* [TASK DIRECTIONS] Retype the records below verbatim, line for line, across all of them. Leave every picture out of your answer.
----------------
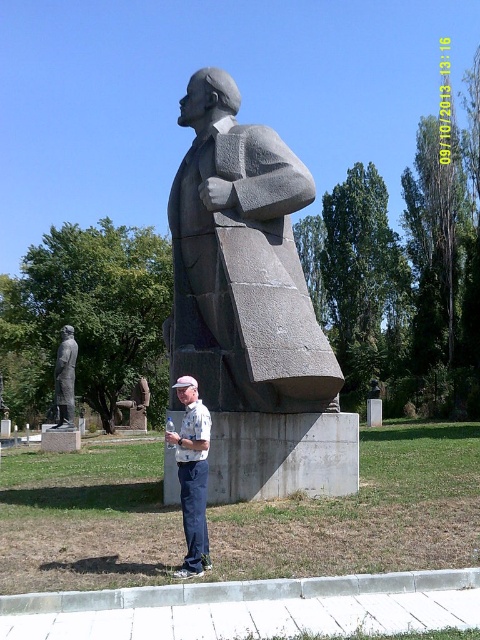
Question: Among these objects, which one is nearest to the camera?

Choices:
 (A) gray stone bust at center
 (B) white cotton shirt at center

Answer: (B)

Question: Is gray stone bust at center to the right of white cotton shirt at center from the viewer's perspective?

Choices:
 (A) yes
 (B) no

Answer: (B)

Question: Is white cotton shirt at center thinner than polished bronze statue at lower left?

Choices:
 (A) yes
 (B) no

Answer: (A)

Question: Which of the following is the farthest from the observer?

Choices:
 (A) white cotton shirt at center
 (B) polished bronze statue at lower left
 (C) gray stone bust at center

Answer: (B)

Question: Which point is closer to the camera?

Choices:
 (A) [180, 209]
 (B) [182, 456]
 (C) [60, 380]

Answer: (B)

Question: Can you confirm if gray stone bust at center is wider than polished bronze statue at lower left?

Choices:
 (A) yes
 (B) no

Answer: (B)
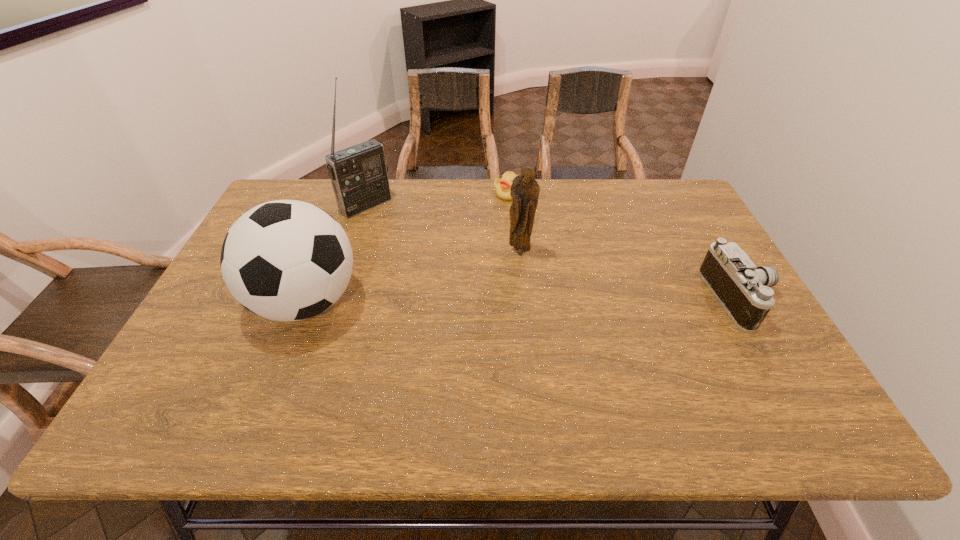
Find the location of a particular element. vacant space at the far edge is located at coordinates (500, 208).

This screenshot has height=540, width=960. Find the location of `vacant space at the near edge`. vacant space at the near edge is located at coordinates (396, 384).

Find the location of a particular element. vacant area at the left edge of the desktop is located at coordinates (190, 353).

In order to click on vacant region at the right edge of the desktop in this screenshot , I will do `click(745, 336)`.

I want to click on vacant space at the far right corner, so click(637, 194).

Locate an element on the screen. The width and height of the screenshot is (960, 540). blank region between the soccer ball and the second shortest object is located at coordinates coord(523,300).

Locate an element on the screen. vacant space in between the figurine and the camera is located at coordinates (630, 276).

The image size is (960, 540). Find the location of `blank region between the soccer ball and the rightmost object`. blank region between the soccer ball and the rightmost object is located at coordinates (523, 300).

Find the location of `empty location between the camera and the duckling`. empty location between the camera and the duckling is located at coordinates (625, 246).

The width and height of the screenshot is (960, 540). In order to click on free spot between the soccer ball and the third nearest object in this screenshot , I will do `click(413, 278)`.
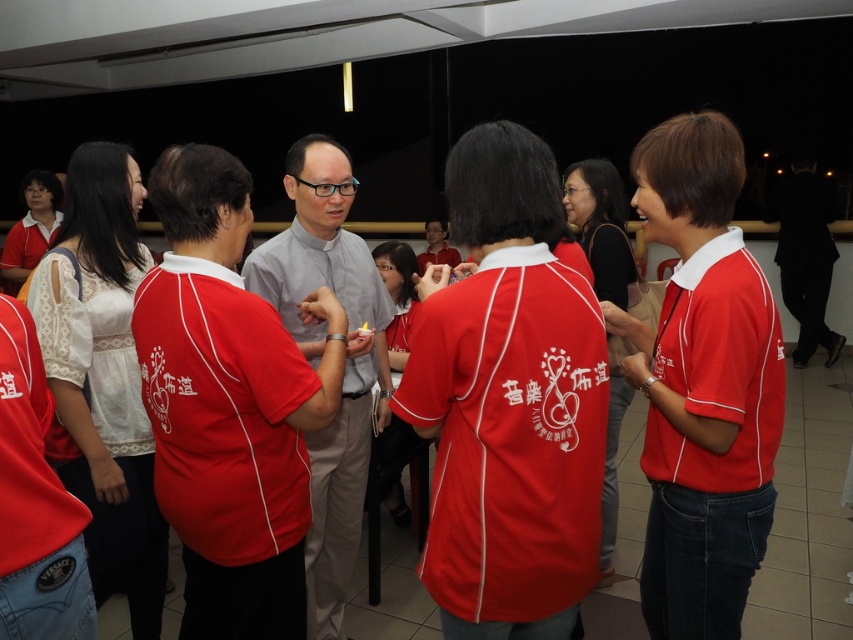
Which is more to the right, light gray fabric shirt at center or light gray shirt at center?

light gray shirt at center

Is point (213, 280) positioned in front of point (331, 140)?

Yes, it is in front of point (331, 140).

Locate an element on the screen. Image resolution: width=853 pixels, height=640 pixels. light gray fabric shirt at center is located at coordinates (229, 404).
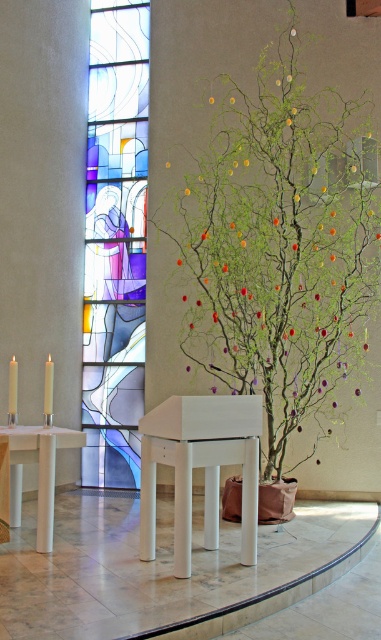
You are standing in front of the altar and want to place a small decoration. You have two points marked in the scene, point 1 at coordinates point (14,488) and point 2 at coordinates point (46,417). Which point is closer to you?

Point 1 at coordinates point (14,488) is closer to you because it is further to the camera than point 2 at coordinates point (46,417).

You are an interior designer planning to hang a large painting. You see the stained glass window at center and the white glossy table at lower left. Which object is a better candidate for hanging the painting above?

The stained glass window at center is much taller than the white glossy table at lower left, so it would be a better candidate for hanging the painting above since it provides a larger vertical space.

You are setting up a small altar and need to place a white wax candle at left on the white glossy table at lower left. Can the candle fit on the table?

The white glossy table at lower left is wider than the white wax candle at left, so yes, the candle can fit on the table.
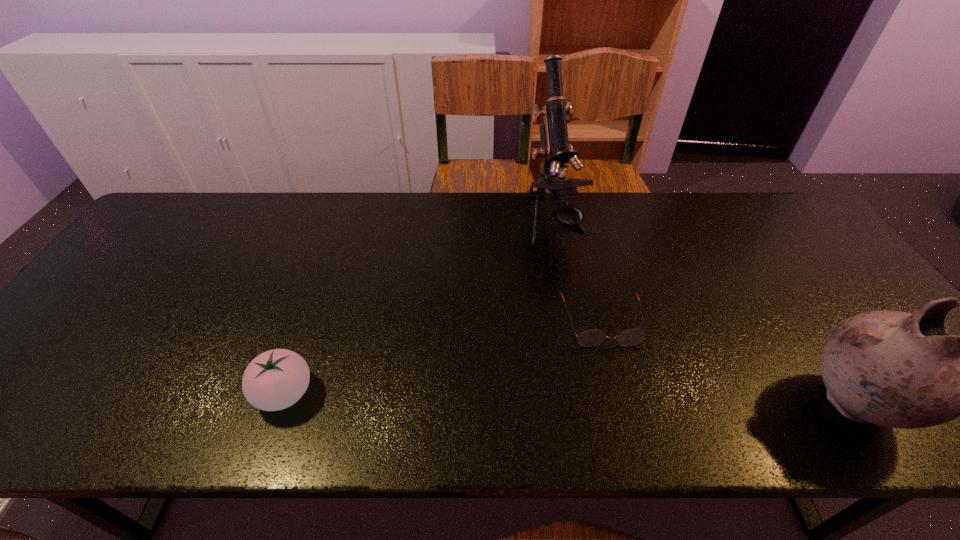
In the image, there is a desktop. At what (x,y) coordinates should I click in order to perform the action: click on vacant space at the left edge. Please return your answer as a coordinate pair (x, y). Looking at the image, I should click on (72, 353).

The height and width of the screenshot is (540, 960). I want to click on free space at the right edge of the desktop, so click(x=780, y=245).

Where is `free spot between the tomato and the second farthest object`? The image size is (960, 540). free spot between the tomato and the second farthest object is located at coordinates (443, 357).

This screenshot has width=960, height=540. Identify the location of blank region between the microscope and the spectacles. point(578,272).

Locate an element on the screen. vacant area that lies between the second farthest object and the leftmost object is located at coordinates (443, 357).

The height and width of the screenshot is (540, 960). I want to click on free space between the spectacles and the rightmost object, so (728, 362).

At what (x,y) coordinates should I click in order to perform the action: click on free area in between the rightmost object and the leftmost object. Please return your answer as a coordinate pair (x, y). The height and width of the screenshot is (540, 960). Looking at the image, I should click on (569, 398).

Where is `free space between the microscope and the third nearest object`? free space between the microscope and the third nearest object is located at coordinates (578, 272).

Where is `vacant space that is in between the farthest object and the pottery`? Image resolution: width=960 pixels, height=540 pixels. vacant space that is in between the farthest object and the pottery is located at coordinates (704, 313).

I want to click on free spot between the shortest object and the microscope, so click(x=578, y=272).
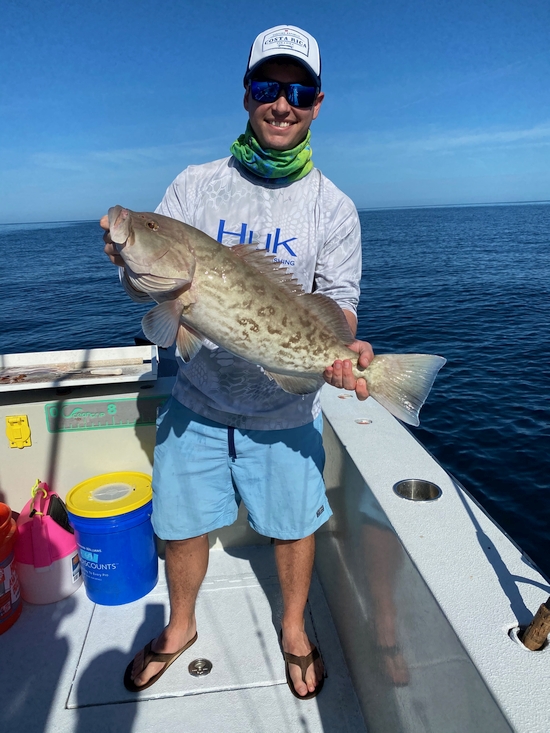
You are a GUI agent. You are given a task and a screenshot of the screen. Output one action in this format:
    pyautogui.click(x=<x>, y=<y>)
    Task: Click on the plastic containers
    
    Given the screenshot: What is the action you would take?
    pyautogui.click(x=57, y=548), pyautogui.click(x=12, y=596)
----------------
* [YOUR SOLUTION]
Question: Among these objects, which one is nearest to the camera?

Choices:
 (A) gray stone bust at center
 (B) white cotton shirt at center

Answer: (B)

Question: Is gray stone bust at center to the right of white cotton shirt at center from the viewer's perspective?

Choices:
 (A) yes
 (B) no

Answer: (B)

Question: Is white cotton shirt at center thinner than polished bronze statue at lower left?

Choices:
 (A) yes
 (B) no

Answer: (A)

Question: Which of the following is the farthest from the observer?

Choices:
 (A) white cotton shirt at center
 (B) polished bronze statue at lower left
 (C) gray stone bust at center

Answer: (B)

Question: Which point is closer to the camera?

Choices:
 (A) [180, 209]
 (B) [182, 456]
 (C) [60, 380]

Answer: (B)

Question: Can you confirm if gray stone bust at center is wider than polished bronze statue at lower left?

Choices:
 (A) yes
 (B) no

Answer: (B)
Find the location of a particular element. vacant space at the far edge is located at coordinates (500, 208).

This screenshot has height=540, width=960. Find the location of `vacant space at the near edge`. vacant space at the near edge is located at coordinates (396, 384).

Find the location of a particular element. vacant area at the left edge of the desktop is located at coordinates (190, 353).

In order to click on vacant region at the right edge of the desktop in this screenshot , I will do `click(745, 336)`.

I want to click on vacant space at the far right corner, so click(637, 194).

Locate an element on the screen. The width and height of the screenshot is (960, 540). blank region between the soccer ball and the second shortest object is located at coordinates coord(523,300).

Locate an element on the screen. vacant space in between the figurine and the camera is located at coordinates (630, 276).

The image size is (960, 540). Find the location of `blank region between the soccer ball and the rightmost object`. blank region between the soccer ball and the rightmost object is located at coordinates (523, 300).

Find the location of `empty location between the camera and the duckling`. empty location between the camera and the duckling is located at coordinates (625, 246).

The width and height of the screenshot is (960, 540). In order to click on free spot between the soccer ball and the third nearest object in this screenshot , I will do `click(413, 278)`.
Which is more to the right, light gray fabric shirt at center or light gray shirt at center?

light gray shirt at center

Is point (213, 280) positioned in front of point (331, 140)?

Yes, it is in front of point (331, 140).

Locate an element on the screen. Image resolution: width=853 pixels, height=640 pixels. light gray fabric shirt at center is located at coordinates (229, 404).
You are standing in front of the altar and want to place a small decoration. You have two points marked in the scene, point 1 at coordinates point (14,488) and point 2 at coordinates point (46,417). Which point is closer to you?

Point 1 at coordinates point (14,488) is closer to you because it is further to the camera than point 2 at coordinates point (46,417).

You are an interior designer planning to hang a large painting. You see the stained glass window at center and the white glossy table at lower left. Which object is a better candidate for hanging the painting above?

The stained glass window at center is much taller than the white glossy table at lower left, so it would be a better candidate for hanging the painting above since it provides a larger vertical space.

You are setting up a small altar and need to place a white wax candle at left on the white glossy table at lower left. Can the candle fit on the table?

The white glossy table at lower left is wider than the white wax candle at left, so yes, the candle can fit on the table.
In the image, there is a desktop. At what (x,y) coordinates should I click in order to perform the action: click on vacant space at the left edge. Please return your answer as a coordinate pair (x, y). Looking at the image, I should click on (72, 353).

The height and width of the screenshot is (540, 960). I want to click on free space at the right edge of the desktop, so click(x=780, y=245).

Where is `free spot between the tomato and the second farthest object`? The image size is (960, 540). free spot between the tomato and the second farthest object is located at coordinates (443, 357).

This screenshot has width=960, height=540. Identify the location of blank region between the microscope and the spectacles. point(578,272).

Locate an element on the screen. vacant area that lies between the second farthest object and the leftmost object is located at coordinates (443, 357).

The height and width of the screenshot is (540, 960). I want to click on free space between the spectacles and the rightmost object, so (728, 362).

At what (x,y) coordinates should I click in order to perform the action: click on free area in between the rightmost object and the leftmost object. Please return your answer as a coordinate pair (x, y). The height and width of the screenshot is (540, 960). Looking at the image, I should click on (569, 398).

Where is `free space between the microscope and the third nearest object`? free space between the microscope and the third nearest object is located at coordinates (578, 272).

Where is `vacant space that is in between the farthest object and the pottery`? Image resolution: width=960 pixels, height=540 pixels. vacant space that is in between the farthest object and the pottery is located at coordinates (704, 313).

I want to click on free spot between the shortest object and the microscope, so click(x=578, y=272).
You are a GUI agent. You are given a task and a screenshot of the screen. Output one action in this format:
    pyautogui.click(x=<x>, y=<y>)
    Task: Click on the plastic containers
    
    Given the screenshot: What is the action you would take?
    pyautogui.click(x=57, y=548), pyautogui.click(x=12, y=596)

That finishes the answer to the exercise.